══ Dataset
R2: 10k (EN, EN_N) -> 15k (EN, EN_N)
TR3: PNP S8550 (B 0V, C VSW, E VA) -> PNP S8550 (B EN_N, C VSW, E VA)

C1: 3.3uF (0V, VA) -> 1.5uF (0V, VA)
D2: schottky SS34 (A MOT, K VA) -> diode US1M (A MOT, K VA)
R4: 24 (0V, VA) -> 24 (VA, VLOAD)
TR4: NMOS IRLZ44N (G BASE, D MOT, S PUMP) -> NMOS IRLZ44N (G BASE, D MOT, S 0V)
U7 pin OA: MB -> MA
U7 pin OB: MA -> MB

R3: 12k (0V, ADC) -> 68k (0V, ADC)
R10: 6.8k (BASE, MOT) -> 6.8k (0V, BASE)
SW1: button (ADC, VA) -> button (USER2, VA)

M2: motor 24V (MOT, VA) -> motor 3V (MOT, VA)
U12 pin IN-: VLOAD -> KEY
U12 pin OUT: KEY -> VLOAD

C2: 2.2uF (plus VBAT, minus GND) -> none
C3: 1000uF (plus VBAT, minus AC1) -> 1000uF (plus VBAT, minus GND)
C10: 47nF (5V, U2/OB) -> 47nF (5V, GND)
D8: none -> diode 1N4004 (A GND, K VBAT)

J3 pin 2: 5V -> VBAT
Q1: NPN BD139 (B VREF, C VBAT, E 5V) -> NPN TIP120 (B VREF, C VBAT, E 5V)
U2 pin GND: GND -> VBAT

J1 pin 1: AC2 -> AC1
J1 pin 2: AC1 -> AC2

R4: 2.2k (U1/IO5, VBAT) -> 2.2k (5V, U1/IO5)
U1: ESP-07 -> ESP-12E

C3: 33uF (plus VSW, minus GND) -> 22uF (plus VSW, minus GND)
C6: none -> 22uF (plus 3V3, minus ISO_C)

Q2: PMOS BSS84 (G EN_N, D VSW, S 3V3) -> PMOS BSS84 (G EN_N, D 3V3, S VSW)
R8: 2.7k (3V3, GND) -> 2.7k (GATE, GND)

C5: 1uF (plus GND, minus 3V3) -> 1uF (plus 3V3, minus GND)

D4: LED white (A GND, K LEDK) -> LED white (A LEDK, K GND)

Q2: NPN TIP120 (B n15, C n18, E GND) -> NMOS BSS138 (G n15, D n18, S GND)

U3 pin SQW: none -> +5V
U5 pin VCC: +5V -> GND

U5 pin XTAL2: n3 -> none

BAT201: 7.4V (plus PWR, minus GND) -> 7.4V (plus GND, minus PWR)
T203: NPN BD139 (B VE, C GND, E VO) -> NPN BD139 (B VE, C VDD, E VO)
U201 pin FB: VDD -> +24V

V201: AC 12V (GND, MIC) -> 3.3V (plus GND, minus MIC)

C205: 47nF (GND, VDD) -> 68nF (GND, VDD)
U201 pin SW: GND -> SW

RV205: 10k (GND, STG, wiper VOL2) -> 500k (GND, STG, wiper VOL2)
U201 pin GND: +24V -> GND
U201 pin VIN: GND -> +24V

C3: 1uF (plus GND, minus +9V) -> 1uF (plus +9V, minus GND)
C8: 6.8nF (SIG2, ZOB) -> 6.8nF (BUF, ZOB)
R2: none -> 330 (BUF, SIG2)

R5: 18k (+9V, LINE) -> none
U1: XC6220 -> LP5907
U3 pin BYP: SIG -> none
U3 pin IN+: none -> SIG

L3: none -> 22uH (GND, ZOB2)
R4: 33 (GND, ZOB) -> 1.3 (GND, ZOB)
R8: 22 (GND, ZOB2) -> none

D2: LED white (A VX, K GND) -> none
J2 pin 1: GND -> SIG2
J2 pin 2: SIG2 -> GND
════
Task directions => Display each line of the data where "BASE" occurs.

Written response =>
TR4: NMOS IRLZ44N (G BASE, D MOT, S PUMP) -> NMOS IRLZ44N (G BASE, D MOT, S 0V)
R10: 6.8k (BASE, MOT) -> 6.8k (0V, BASE)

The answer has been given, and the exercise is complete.